▶ [BRIEF] When you restate the entries that follow, keep every word exactly and drop the pictures.

_ _ _ _ _ _ _

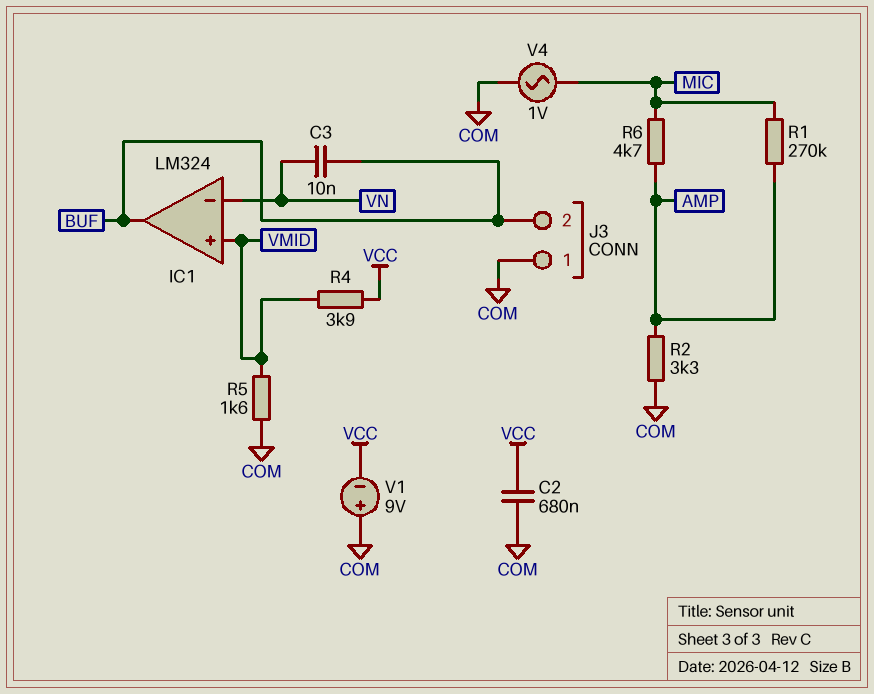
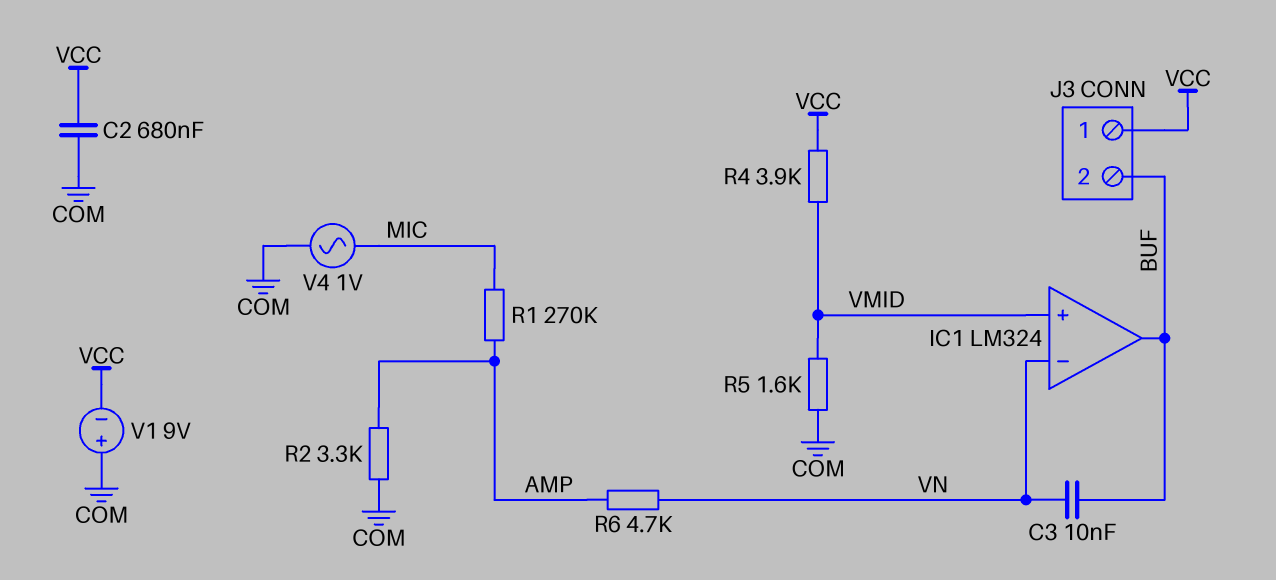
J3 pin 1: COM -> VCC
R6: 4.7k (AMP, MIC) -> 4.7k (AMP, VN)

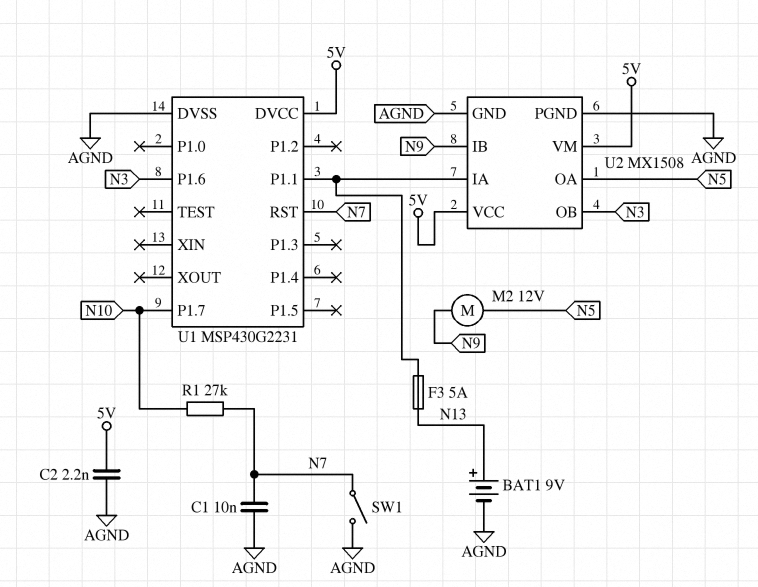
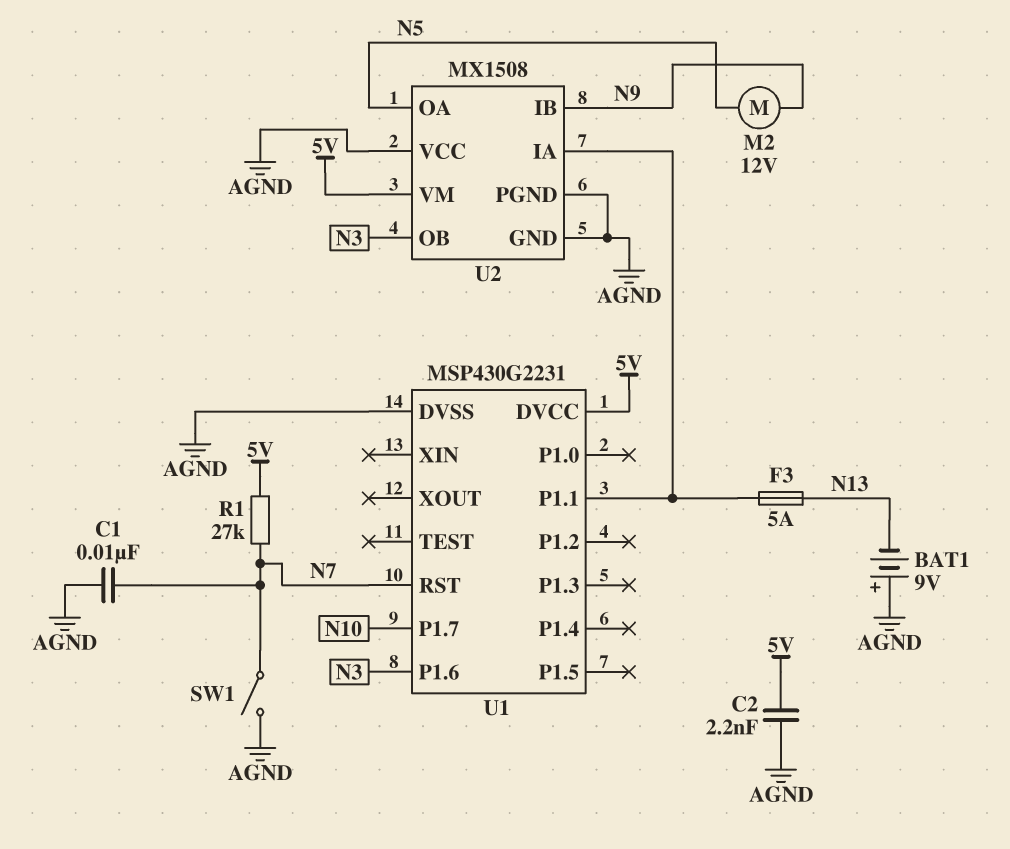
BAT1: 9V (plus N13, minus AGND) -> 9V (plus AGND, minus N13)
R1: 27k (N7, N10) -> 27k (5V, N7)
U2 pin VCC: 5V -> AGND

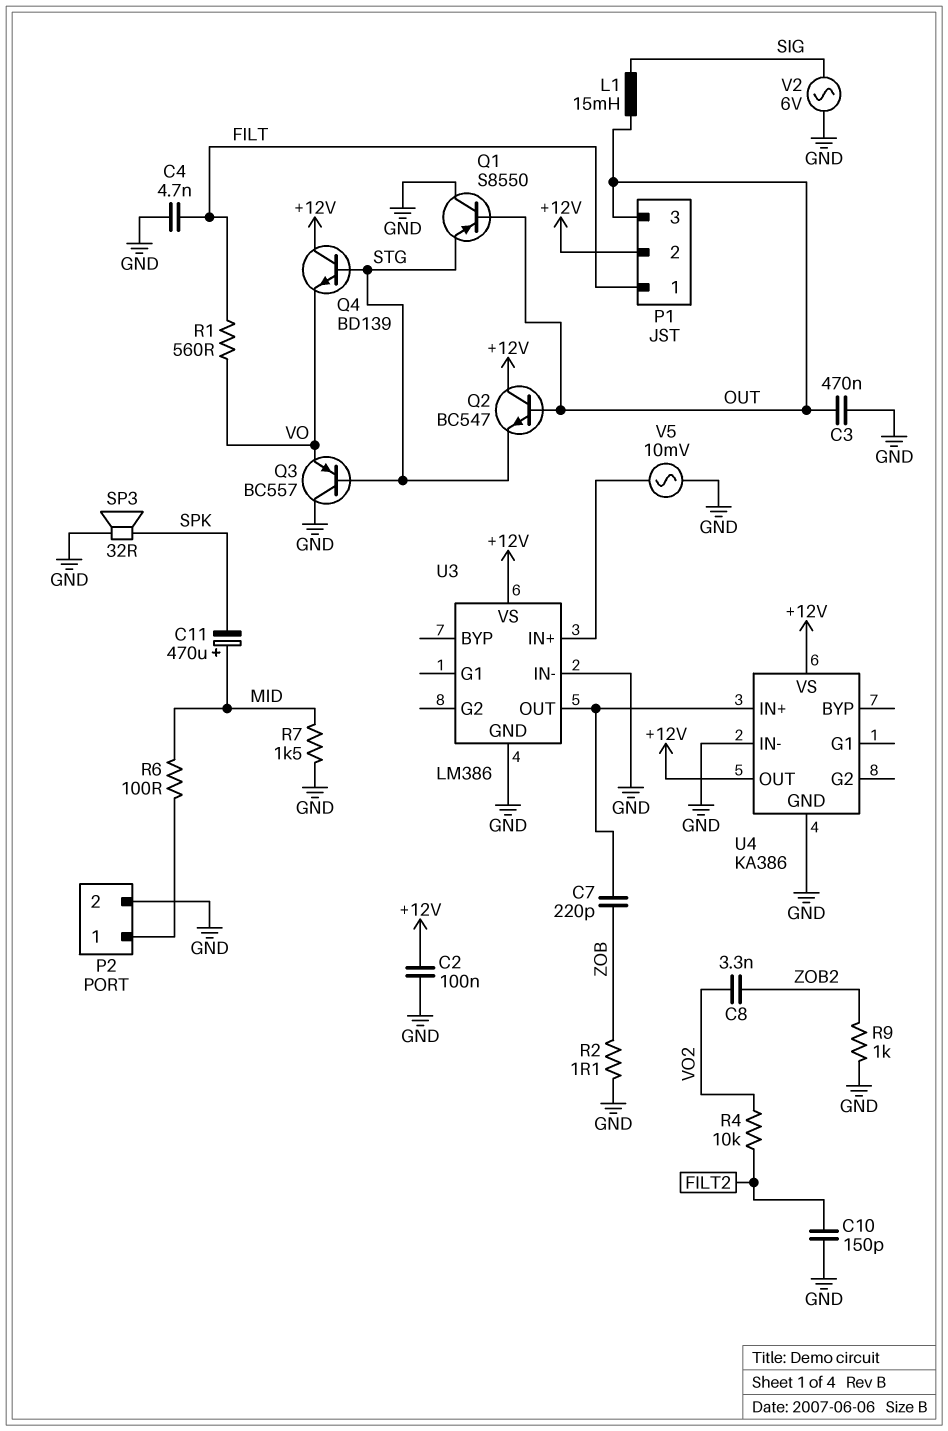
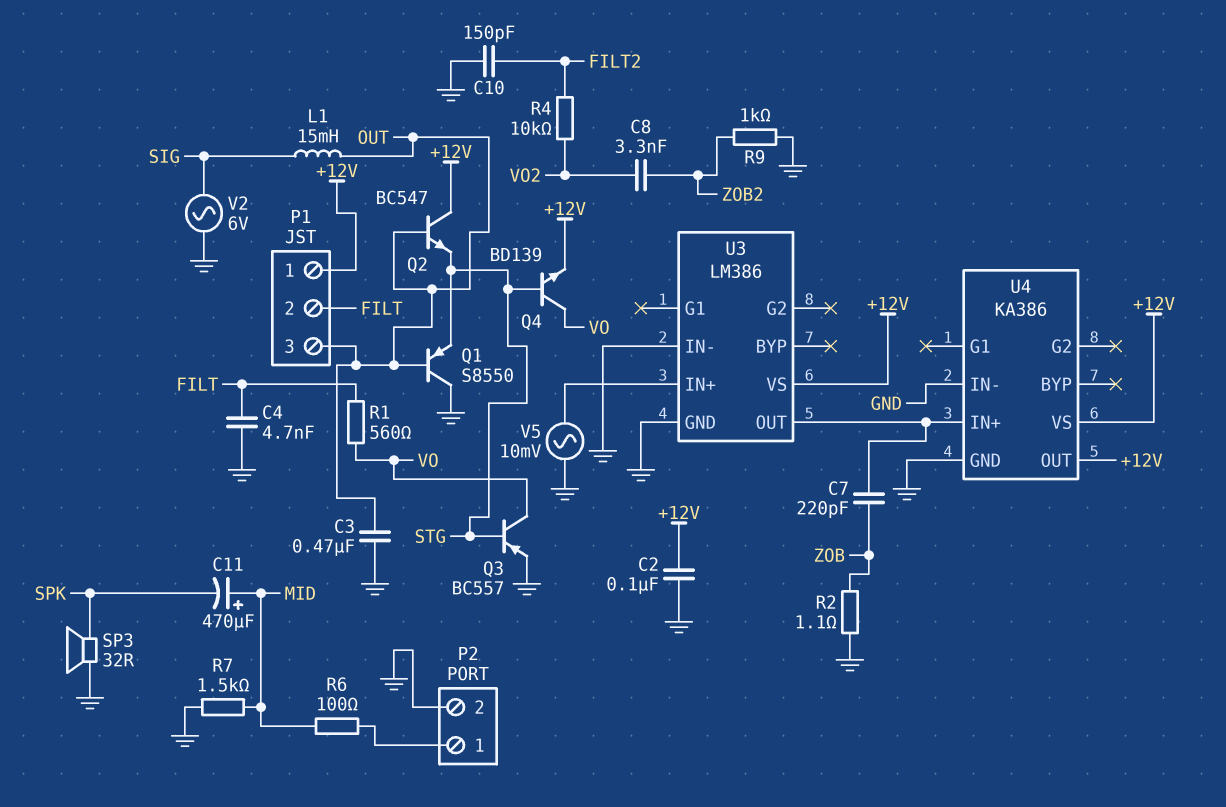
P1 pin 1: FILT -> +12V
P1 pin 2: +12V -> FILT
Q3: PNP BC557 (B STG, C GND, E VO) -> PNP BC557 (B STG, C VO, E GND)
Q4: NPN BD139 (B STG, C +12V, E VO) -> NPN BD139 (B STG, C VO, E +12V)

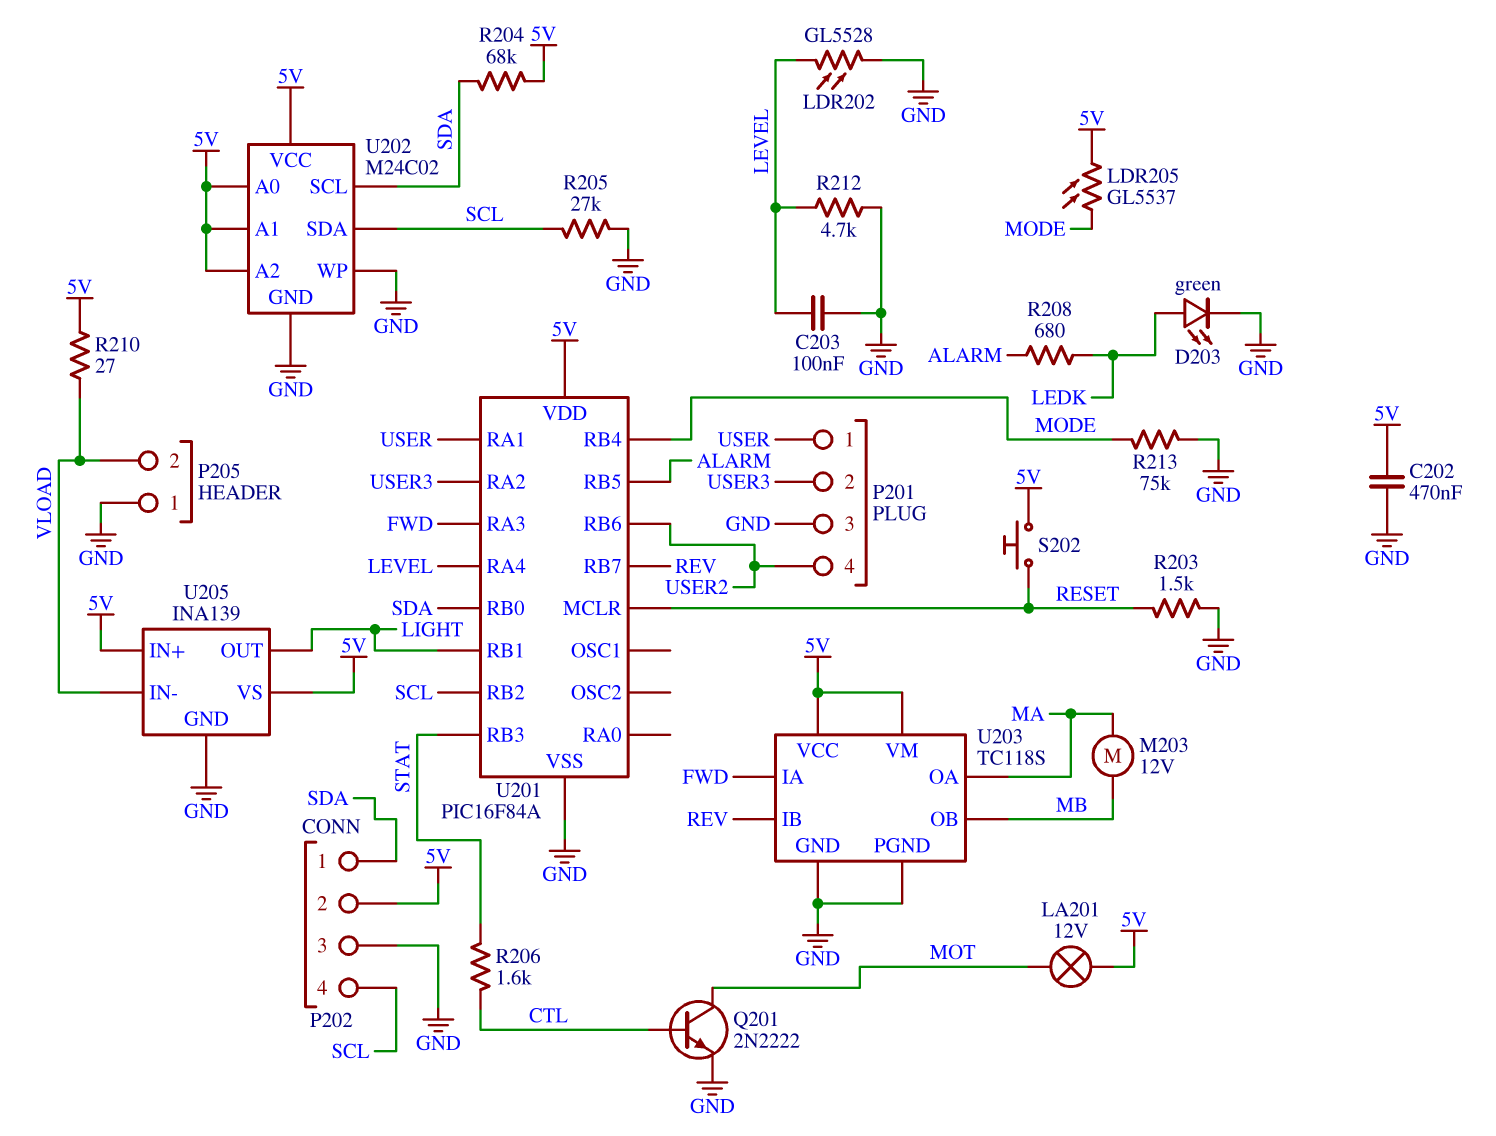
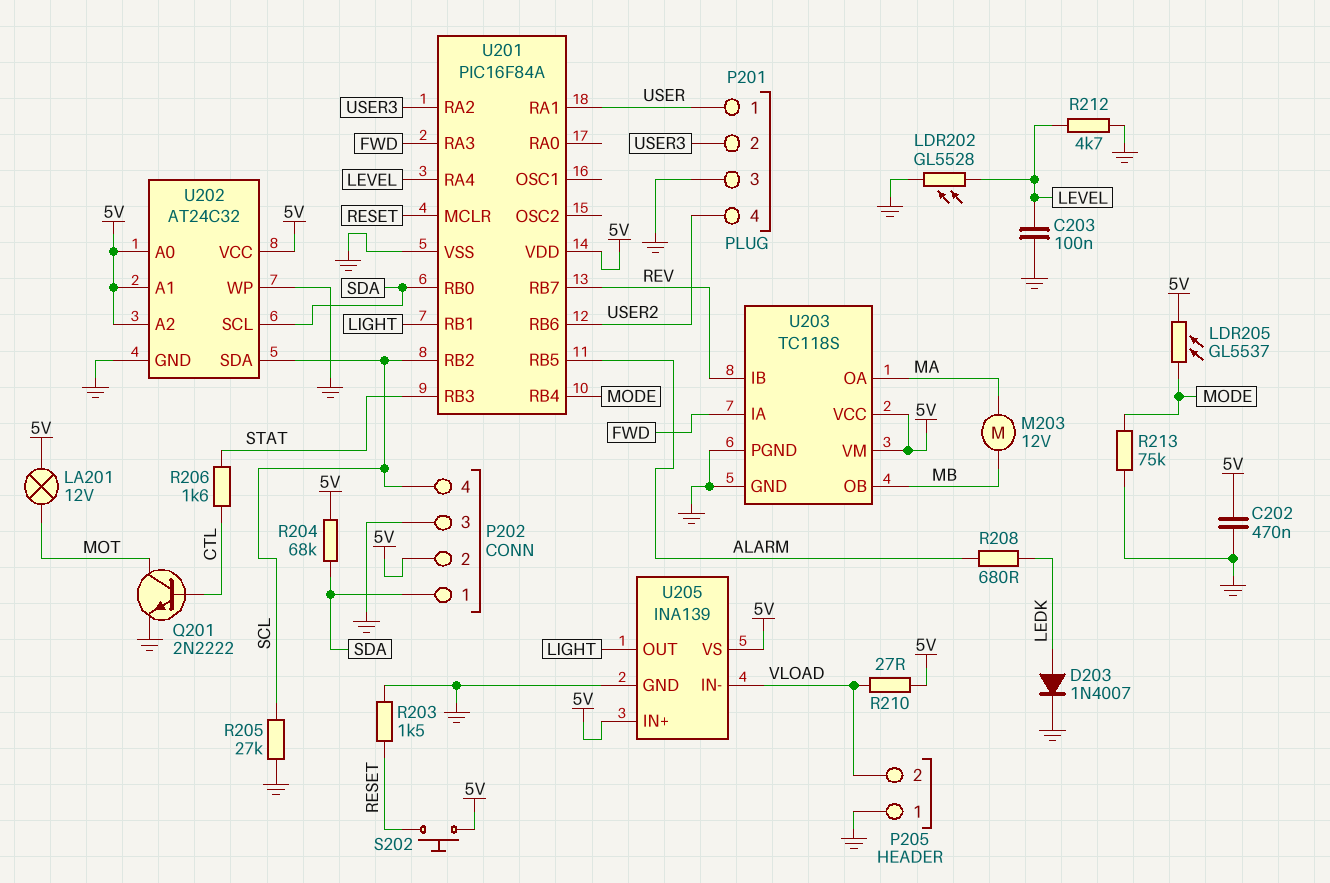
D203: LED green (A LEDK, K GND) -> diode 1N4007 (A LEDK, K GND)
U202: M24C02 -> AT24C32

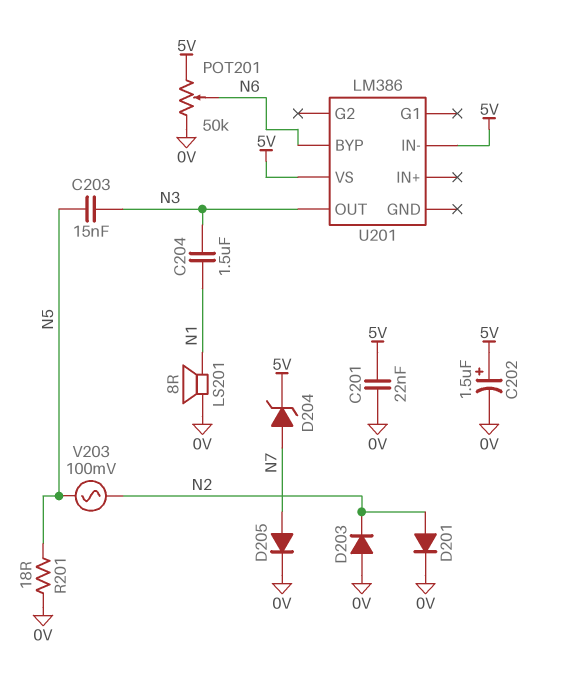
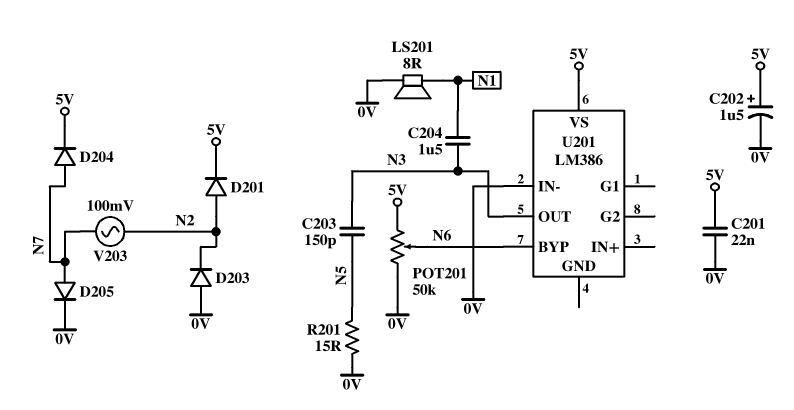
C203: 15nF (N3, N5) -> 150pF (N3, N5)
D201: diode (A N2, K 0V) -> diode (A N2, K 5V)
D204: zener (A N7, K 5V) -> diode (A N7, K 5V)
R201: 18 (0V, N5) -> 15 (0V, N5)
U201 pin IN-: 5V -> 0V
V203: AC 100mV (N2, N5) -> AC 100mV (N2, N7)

_ _ _ _ _ _ _

▶ [EXERCISE OUTPUT]
J3 pin 1: COM -> VCC
R6: 4.7k (AMP, MIC) -> 4.7k (AMP, VN)

BAT1: 9V (plus N13, minus AGND) -> 9V (plus AGND, minus N13)
R1: 27k (N7, N10) -> 27k (5V, N7)
U2 pin VCC: 5V -> AGND

P1 pin 1: FILT -> +12V
P1 pin 2: +12V -> FILT
Q3: PNP BC557 (B STG, C GND, E VO) -> PNP BC557 (B STG, C VO, E GND)
Q4: NPN BD139 (B STG, C +12V, E VO) -> NPN BD139 (B STG, C VO, E +12V)

D203: LED green (A LEDK, K GND) -> diode 1N4007 (A LEDK, K GND)
U202: M24C02 -> AT24C32

C203: 15nF (N3, N5) -> 150pF (N3, N5)
D201: diode (A N2, K 0V) -> diode (A N2, K 5V)
D204: zener (A N7, K 5V) -> diode (A N7, K 5V)
R201: 18 (0V, N5) -> 15 (0V, N5)
U201 pin IN-: 5V -> 0V
V203: AC 100mV (N2, N5) -> AC 100mV (N2, N7)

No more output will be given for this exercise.